---------- Available data

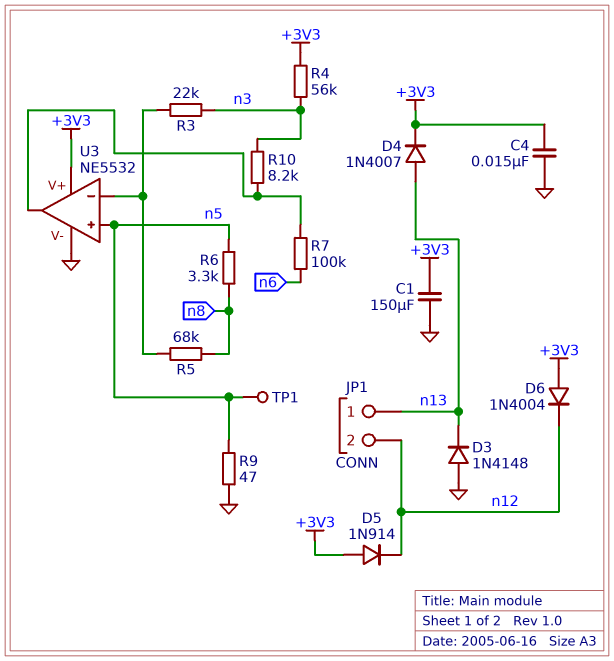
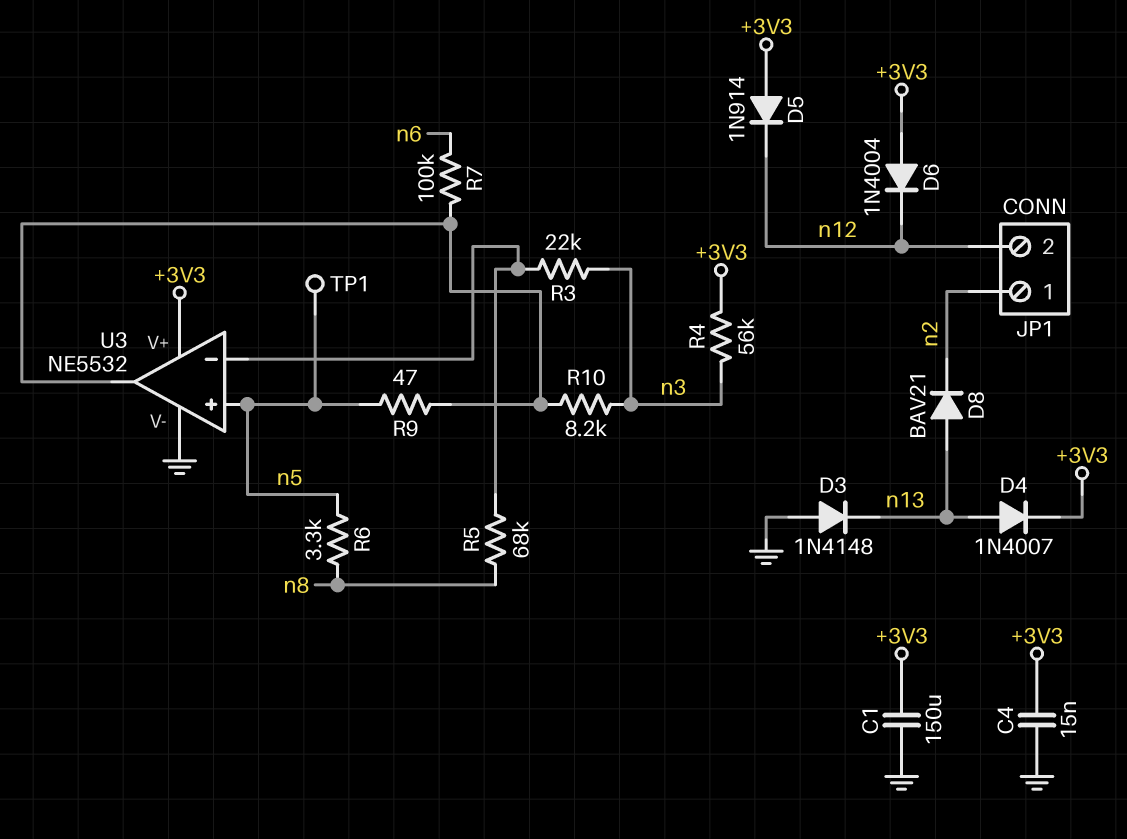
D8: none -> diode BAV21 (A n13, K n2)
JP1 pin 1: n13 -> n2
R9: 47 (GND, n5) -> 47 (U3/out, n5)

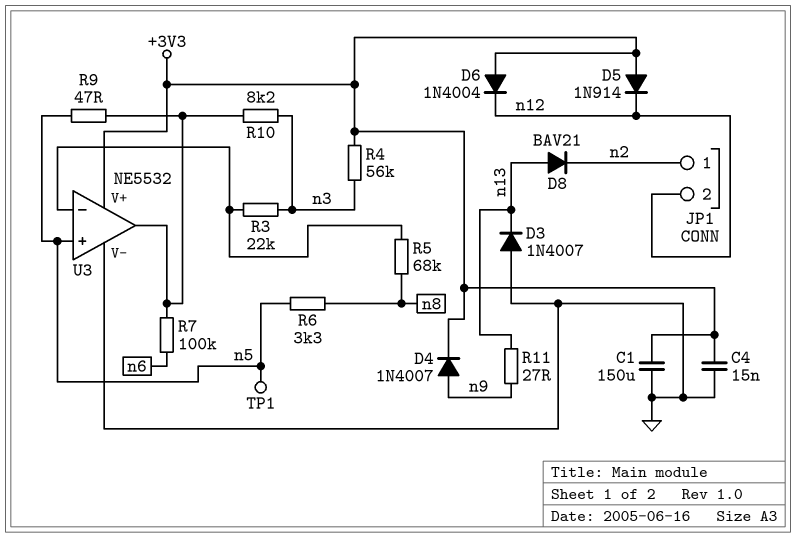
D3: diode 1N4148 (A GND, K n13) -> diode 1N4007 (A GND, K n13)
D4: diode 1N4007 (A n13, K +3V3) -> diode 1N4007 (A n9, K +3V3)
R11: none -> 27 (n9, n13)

--------------------

Nothing but the pictures should be left out when the records are retyped exactly.

Exercise response:
D8: none -> diode BAV21 (A n13, K n2)
JP1 pin 1: n13 -> n2
R9: 47 (GND, n5) -> 47 (U3/out, n5)

D3: diode 1N4148 (A GND, K n13) -> diode 1N4007 (A GND, K n13)
D4: diode 1N4007 (A n13, K +3V3) -> diode 1N4007 (A n9, K +3V3)
R11: none -> 27 (n9, n13)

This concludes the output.